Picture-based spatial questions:
------------

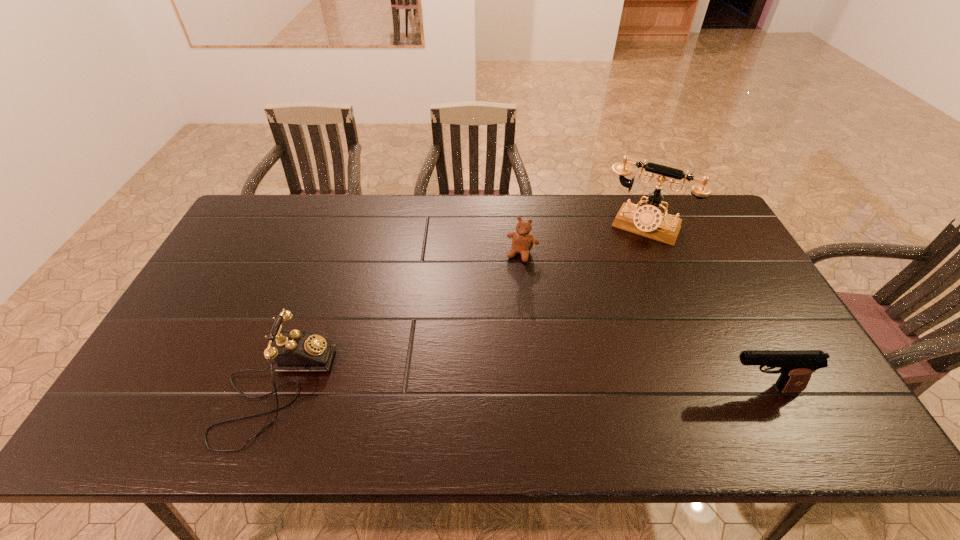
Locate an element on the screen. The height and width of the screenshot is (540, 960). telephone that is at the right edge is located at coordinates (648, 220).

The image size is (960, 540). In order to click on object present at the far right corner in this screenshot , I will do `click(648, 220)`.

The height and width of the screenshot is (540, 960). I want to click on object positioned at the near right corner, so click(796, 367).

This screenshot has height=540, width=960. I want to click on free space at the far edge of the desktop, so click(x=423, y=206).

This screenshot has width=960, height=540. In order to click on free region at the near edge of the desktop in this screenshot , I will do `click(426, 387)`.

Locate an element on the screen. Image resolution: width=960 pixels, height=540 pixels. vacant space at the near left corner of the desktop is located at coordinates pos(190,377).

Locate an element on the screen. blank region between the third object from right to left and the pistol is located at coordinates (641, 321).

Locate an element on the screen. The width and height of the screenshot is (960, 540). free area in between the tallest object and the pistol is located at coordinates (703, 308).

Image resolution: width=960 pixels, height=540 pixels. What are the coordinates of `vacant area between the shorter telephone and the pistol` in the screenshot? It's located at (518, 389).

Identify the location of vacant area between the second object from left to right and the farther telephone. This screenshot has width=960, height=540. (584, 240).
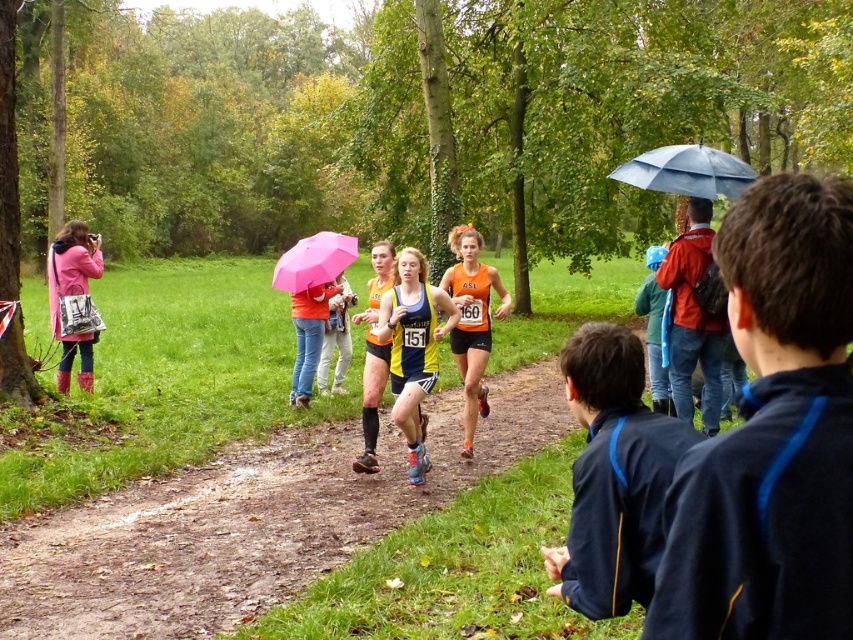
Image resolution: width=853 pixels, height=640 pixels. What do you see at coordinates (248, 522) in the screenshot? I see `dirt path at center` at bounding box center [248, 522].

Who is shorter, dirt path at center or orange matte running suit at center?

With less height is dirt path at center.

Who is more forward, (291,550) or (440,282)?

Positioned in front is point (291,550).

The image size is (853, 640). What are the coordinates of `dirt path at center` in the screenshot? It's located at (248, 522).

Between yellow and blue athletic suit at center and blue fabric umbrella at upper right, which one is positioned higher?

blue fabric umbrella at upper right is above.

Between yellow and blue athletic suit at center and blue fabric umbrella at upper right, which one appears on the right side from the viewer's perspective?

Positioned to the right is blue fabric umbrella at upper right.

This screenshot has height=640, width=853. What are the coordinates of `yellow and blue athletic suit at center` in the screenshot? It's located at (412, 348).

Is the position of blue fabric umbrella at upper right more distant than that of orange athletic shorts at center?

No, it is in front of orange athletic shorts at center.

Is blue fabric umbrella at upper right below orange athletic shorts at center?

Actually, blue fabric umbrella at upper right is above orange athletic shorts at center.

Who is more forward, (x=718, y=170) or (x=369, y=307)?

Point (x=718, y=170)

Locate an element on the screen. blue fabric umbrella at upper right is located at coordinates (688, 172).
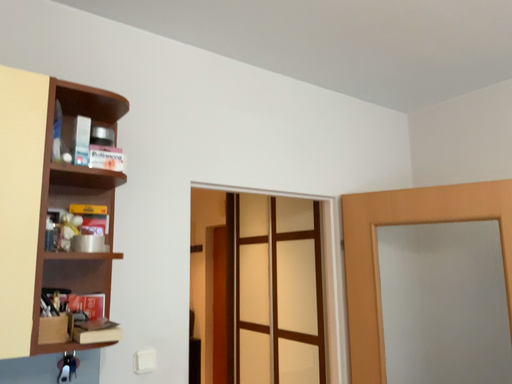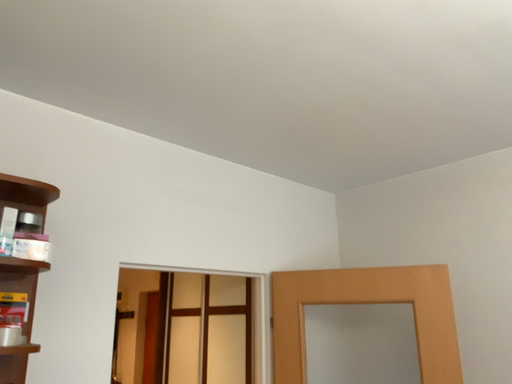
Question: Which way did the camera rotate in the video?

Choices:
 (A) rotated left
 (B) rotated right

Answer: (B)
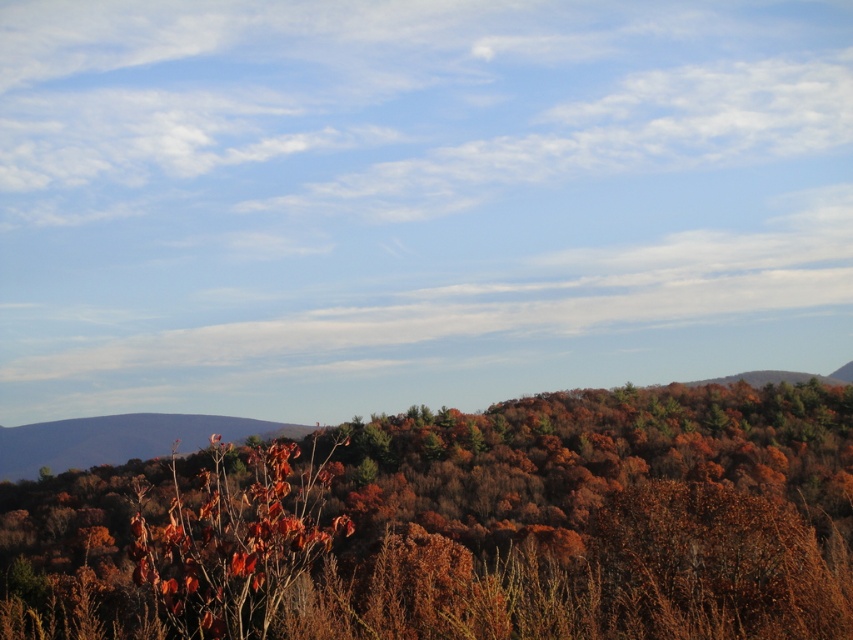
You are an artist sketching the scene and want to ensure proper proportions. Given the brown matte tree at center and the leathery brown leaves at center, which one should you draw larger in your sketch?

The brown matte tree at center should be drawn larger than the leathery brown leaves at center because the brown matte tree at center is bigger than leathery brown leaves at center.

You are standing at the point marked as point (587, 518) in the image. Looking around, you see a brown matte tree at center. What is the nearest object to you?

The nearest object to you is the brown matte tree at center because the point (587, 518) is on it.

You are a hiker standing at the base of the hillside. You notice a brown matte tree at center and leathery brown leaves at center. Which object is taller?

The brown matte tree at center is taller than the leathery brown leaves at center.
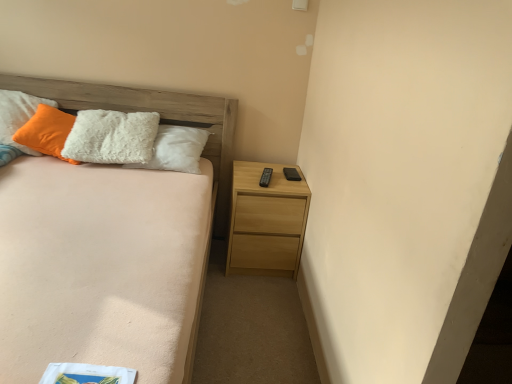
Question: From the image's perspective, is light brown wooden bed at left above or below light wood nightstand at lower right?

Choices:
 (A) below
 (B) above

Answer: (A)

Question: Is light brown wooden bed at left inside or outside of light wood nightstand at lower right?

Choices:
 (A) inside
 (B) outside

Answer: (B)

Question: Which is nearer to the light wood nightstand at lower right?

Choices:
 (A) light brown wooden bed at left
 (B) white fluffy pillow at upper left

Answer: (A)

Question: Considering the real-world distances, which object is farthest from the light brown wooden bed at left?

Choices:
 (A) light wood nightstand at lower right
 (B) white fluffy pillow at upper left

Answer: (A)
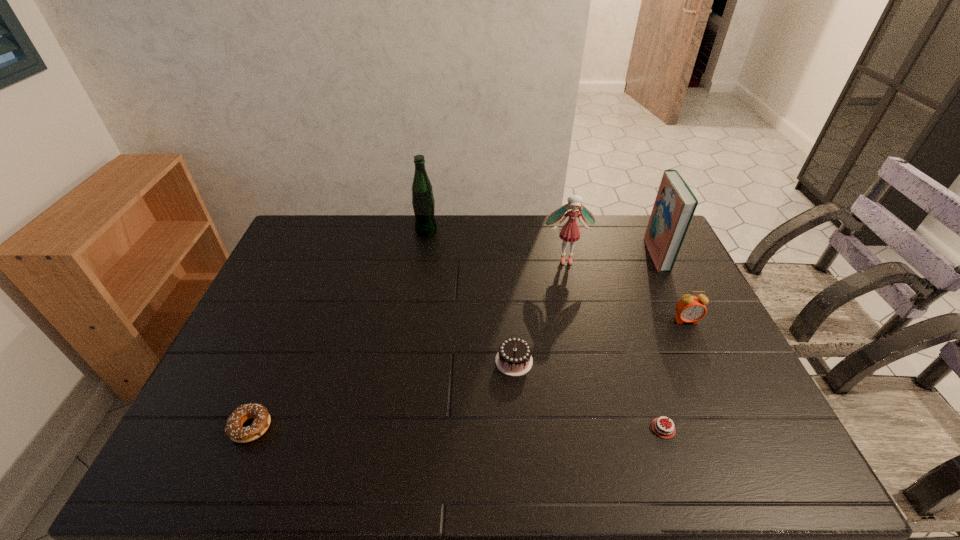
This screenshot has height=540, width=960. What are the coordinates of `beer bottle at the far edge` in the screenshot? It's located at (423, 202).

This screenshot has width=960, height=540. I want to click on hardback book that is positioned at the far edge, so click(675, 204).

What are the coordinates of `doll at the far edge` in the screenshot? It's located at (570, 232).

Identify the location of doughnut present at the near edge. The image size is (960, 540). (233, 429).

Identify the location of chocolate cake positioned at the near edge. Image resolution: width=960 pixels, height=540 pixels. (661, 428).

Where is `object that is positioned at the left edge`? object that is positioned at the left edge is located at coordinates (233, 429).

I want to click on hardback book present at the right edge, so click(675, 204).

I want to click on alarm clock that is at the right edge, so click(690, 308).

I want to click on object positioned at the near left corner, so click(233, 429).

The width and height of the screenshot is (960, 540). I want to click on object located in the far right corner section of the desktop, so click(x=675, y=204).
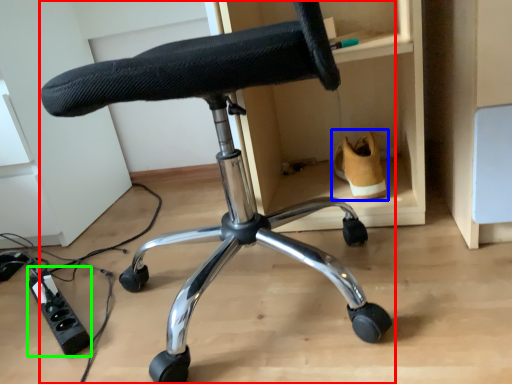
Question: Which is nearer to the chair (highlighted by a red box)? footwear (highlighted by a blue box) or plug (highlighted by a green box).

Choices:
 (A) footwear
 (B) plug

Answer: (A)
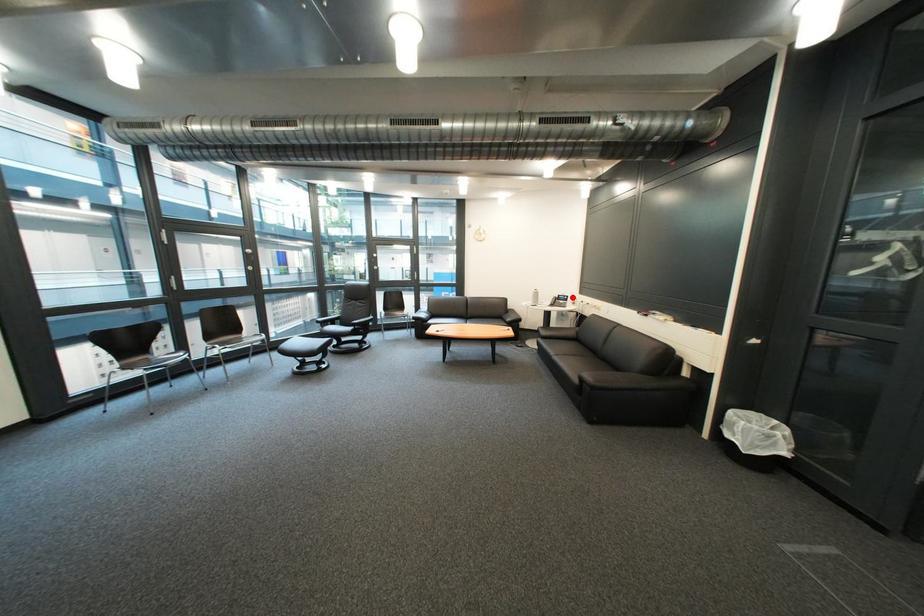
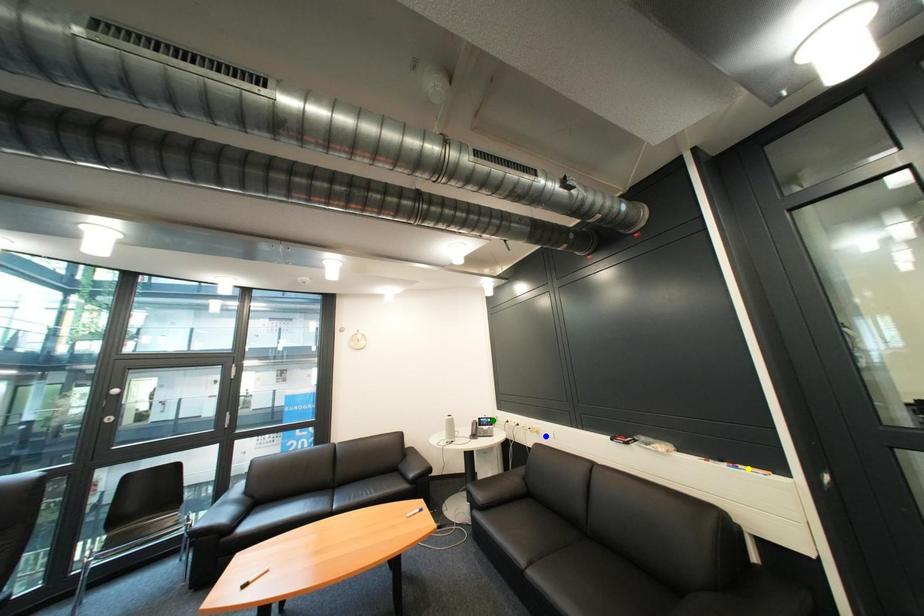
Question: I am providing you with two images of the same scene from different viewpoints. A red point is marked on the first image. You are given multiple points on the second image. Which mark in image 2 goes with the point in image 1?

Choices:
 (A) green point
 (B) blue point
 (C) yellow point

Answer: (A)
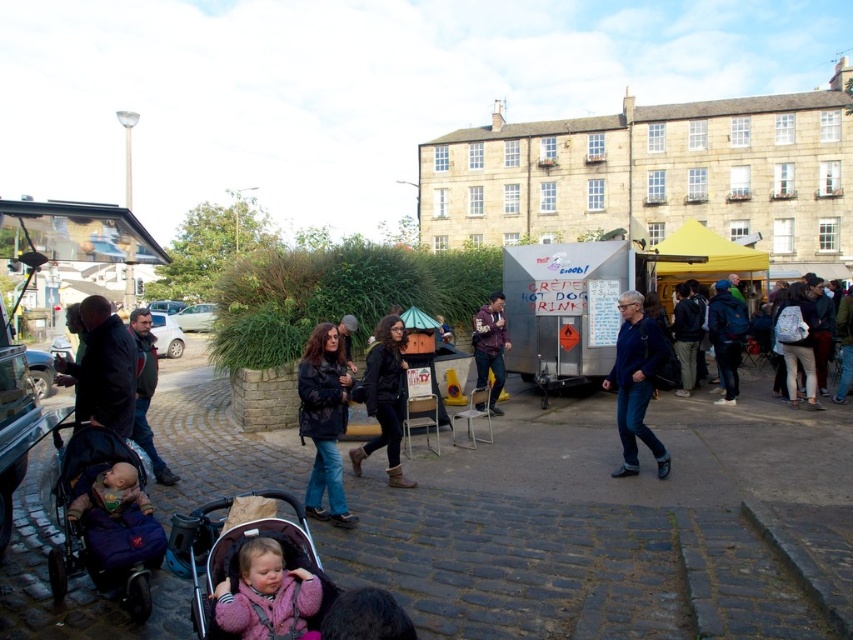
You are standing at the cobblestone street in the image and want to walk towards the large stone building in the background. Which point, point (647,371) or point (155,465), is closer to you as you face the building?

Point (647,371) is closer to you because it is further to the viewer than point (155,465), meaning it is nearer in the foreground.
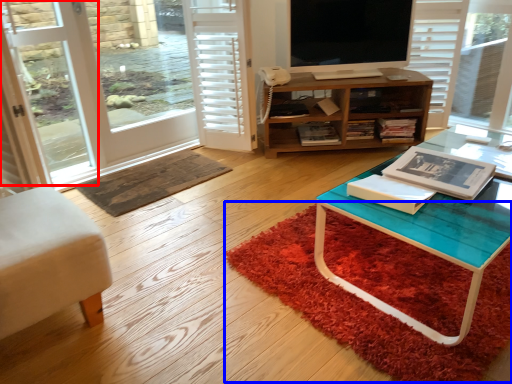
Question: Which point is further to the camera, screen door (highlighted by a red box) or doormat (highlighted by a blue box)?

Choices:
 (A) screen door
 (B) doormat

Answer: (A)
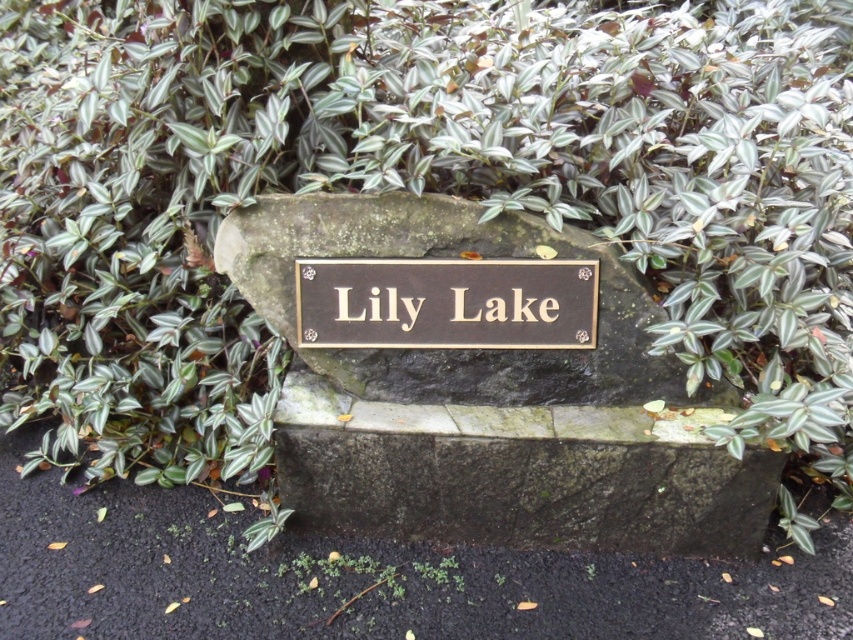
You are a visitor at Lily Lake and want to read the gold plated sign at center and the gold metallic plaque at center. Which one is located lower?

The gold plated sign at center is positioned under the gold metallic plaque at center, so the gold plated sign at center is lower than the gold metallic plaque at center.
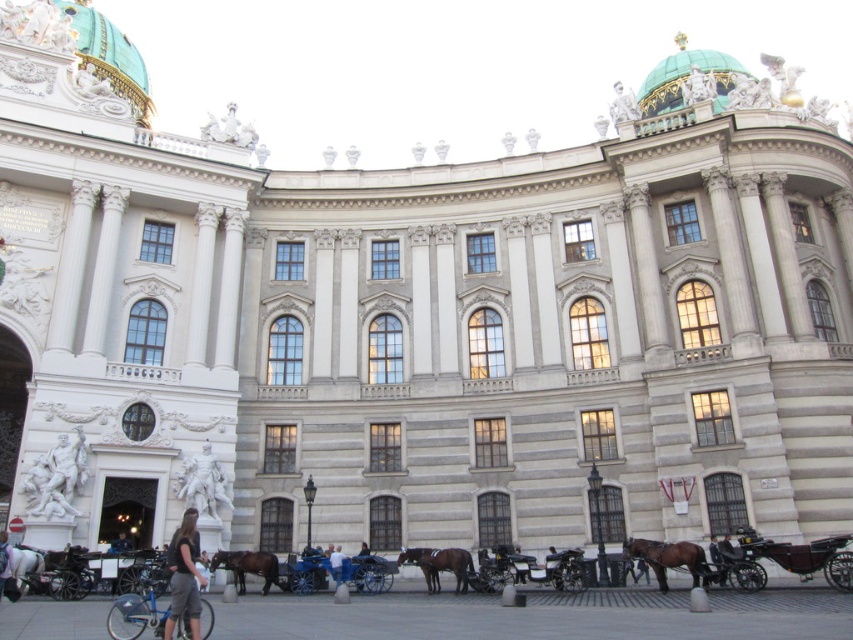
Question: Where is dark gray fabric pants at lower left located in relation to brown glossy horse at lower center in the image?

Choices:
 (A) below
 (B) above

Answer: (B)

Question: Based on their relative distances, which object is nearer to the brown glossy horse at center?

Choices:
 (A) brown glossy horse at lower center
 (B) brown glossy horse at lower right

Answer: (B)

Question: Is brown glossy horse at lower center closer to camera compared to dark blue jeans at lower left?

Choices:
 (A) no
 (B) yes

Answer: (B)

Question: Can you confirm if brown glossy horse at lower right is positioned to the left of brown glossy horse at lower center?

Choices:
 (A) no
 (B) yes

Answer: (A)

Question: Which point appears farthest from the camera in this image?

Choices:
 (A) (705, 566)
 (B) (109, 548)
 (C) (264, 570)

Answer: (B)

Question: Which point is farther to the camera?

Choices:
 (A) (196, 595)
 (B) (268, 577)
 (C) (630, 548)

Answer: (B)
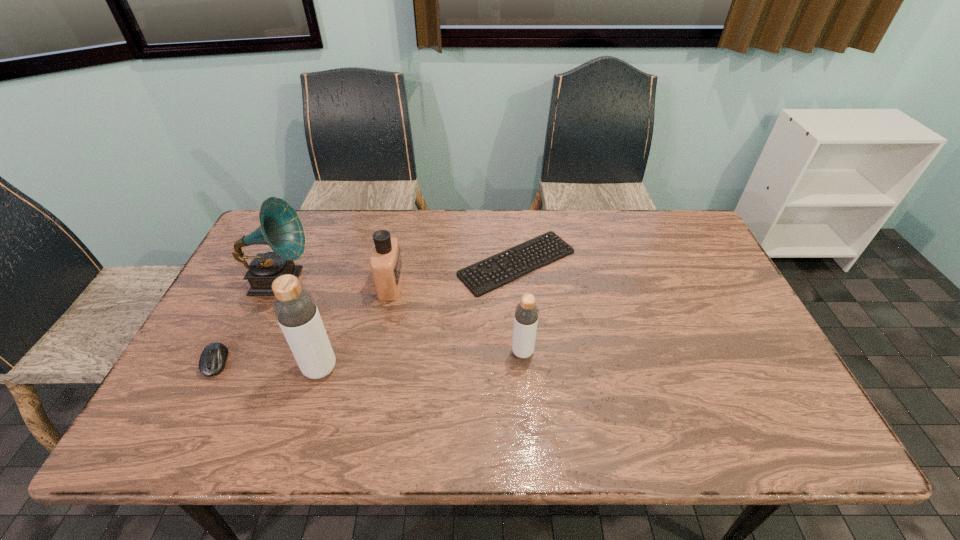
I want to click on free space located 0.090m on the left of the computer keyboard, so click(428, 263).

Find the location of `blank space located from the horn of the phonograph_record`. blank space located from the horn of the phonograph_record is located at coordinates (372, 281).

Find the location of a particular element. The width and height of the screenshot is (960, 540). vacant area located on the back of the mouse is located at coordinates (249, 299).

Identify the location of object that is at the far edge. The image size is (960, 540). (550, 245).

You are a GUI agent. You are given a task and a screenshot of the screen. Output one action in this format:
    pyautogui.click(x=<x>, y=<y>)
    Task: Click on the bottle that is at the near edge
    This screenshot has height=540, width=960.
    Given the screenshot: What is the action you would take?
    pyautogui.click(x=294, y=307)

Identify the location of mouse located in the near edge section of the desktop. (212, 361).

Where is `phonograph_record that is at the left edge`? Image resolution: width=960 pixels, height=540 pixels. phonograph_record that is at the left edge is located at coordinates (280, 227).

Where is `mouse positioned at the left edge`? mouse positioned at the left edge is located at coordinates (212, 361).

------------

TASK INSTRUCTIONS:
Change "blue fabric umbrella" to "blue cloth umbrella" throughout the records, from the line with "Is blue fabric umbrella at upper right below" up to and including the line with "The nearest object to you is", and give only those lines back with nothing else altered. Don't include the pictures.

TASK RESULT:
Is blue cloth umbrella at upper right below orange athletic shorts at center?

Actually, blue cloth umbrella at upper right is above orange athletic shorts at center.

Who is more forward, (x=718, y=170) or (x=369, y=307)?

Point (x=718, y=170)

Locate an element on the screen. blue cloth umbrella at upper right is located at coordinates (688, 172).
Question: Which way did the camera rotate in the video?

Choices:
 (A) rotated left
 (B) rotated right

Answer: (B)
You are an artist sketching the scene and want to ensure proper proportions. Given the brown matte tree at center and the leathery brown leaves at center, which one should you draw larger in your sketch?

The brown matte tree at center should be drawn larger than the leathery brown leaves at center because the brown matte tree at center is bigger than leathery brown leaves at center.

You are standing at the point marked as point (587, 518) in the image. Looking around, you see a brown matte tree at center. What is the nearest object to you?

The nearest object to you is the brown matte tree at center because the point (587, 518) is on it.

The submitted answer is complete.